EXTRACTED INFORMATION

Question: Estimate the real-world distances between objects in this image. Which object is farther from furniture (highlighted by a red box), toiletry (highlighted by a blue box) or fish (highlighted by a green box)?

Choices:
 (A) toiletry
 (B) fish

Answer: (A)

...

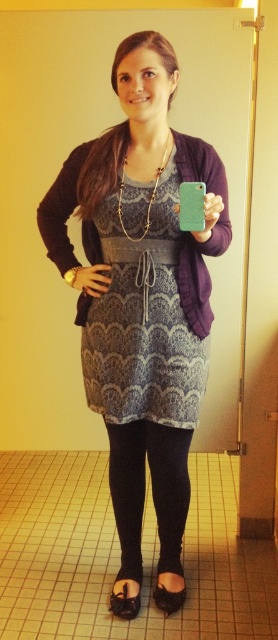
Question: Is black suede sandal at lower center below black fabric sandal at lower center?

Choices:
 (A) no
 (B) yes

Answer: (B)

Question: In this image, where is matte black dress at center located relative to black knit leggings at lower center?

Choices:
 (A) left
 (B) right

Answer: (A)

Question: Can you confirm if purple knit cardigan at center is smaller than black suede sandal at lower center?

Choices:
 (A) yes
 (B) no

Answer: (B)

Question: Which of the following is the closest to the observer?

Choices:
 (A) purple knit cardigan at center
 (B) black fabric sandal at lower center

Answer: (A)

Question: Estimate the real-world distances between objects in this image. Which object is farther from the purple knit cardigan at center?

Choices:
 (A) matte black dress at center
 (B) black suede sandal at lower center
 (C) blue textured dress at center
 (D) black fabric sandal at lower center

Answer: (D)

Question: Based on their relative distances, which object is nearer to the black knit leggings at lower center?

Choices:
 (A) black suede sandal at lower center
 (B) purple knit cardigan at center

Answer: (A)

---

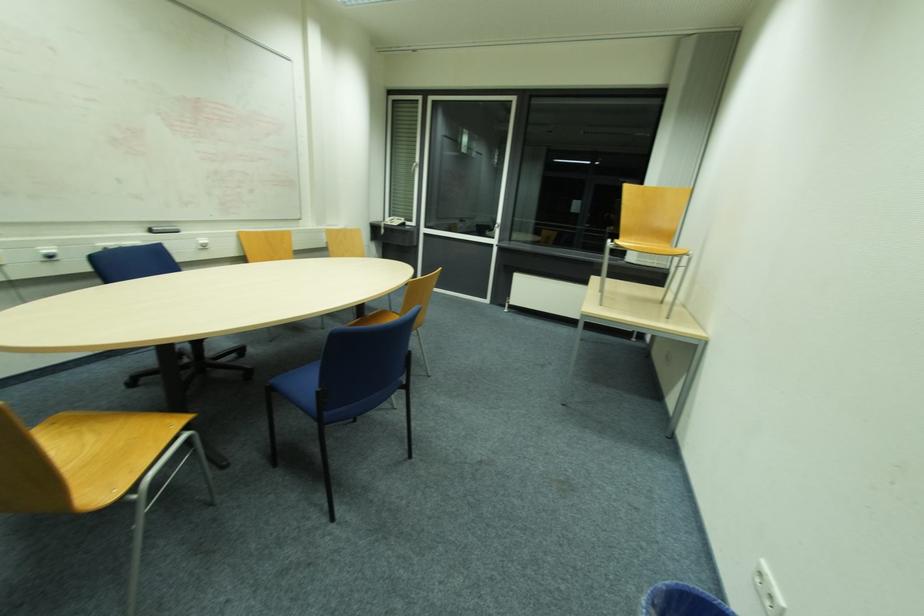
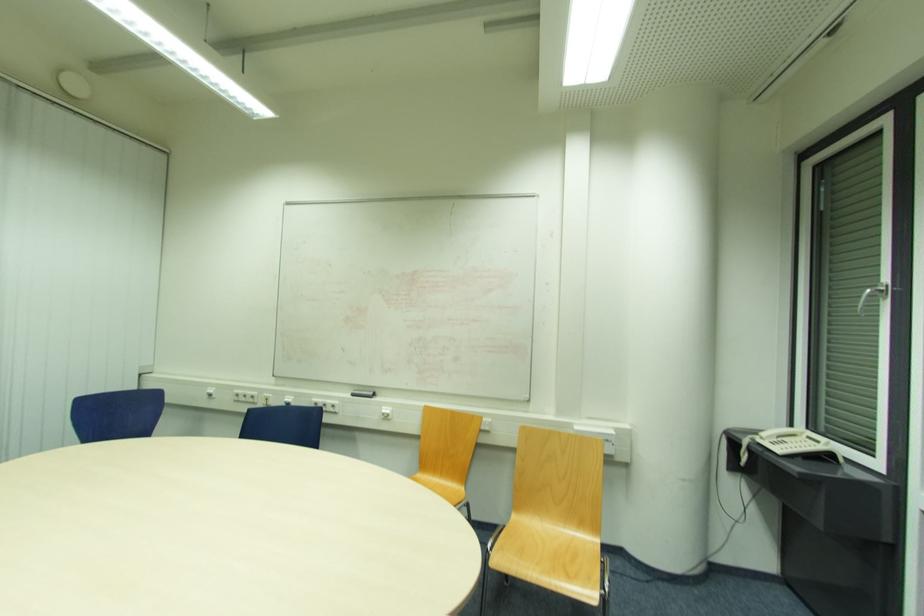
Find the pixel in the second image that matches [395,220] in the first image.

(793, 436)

WHAT IS REQUIRED
Print the entries that open with the line containing "Question: Is black" and close with the line containing "(B) purple knit cardigan at center", both ends included, reproducing every line exactly.

WORKED SOLUTION
Question: Is black suede sandal at lower center below black fabric sandal at lower center?

Choices:
 (A) no
 (B) yes

Answer: (B)

Question: In this image, where is matte black dress at center located relative to black knit leggings at lower center?

Choices:
 (A) left
 (B) right

Answer: (A)

Question: Can you confirm if purple knit cardigan at center is smaller than black suede sandal at lower center?

Choices:
 (A) yes
 (B) no

Answer: (B)

Question: Which of the following is the closest to the observer?

Choices:
 (A) purple knit cardigan at center
 (B) black fabric sandal at lower center

Answer: (A)

Question: Estimate the real-world distances between objects in this image. Which object is farther from the purple knit cardigan at center?

Choices:
 (A) matte black dress at center
 (B) black suede sandal at lower center
 (C) blue textured dress at center
 (D) black fabric sandal at lower center

Answer: (D)

Question: Based on their relative distances, which object is nearer to the black knit leggings at lower center?

Choices:
 (A) black suede sandal at lower center
 (B) purple knit cardigan at center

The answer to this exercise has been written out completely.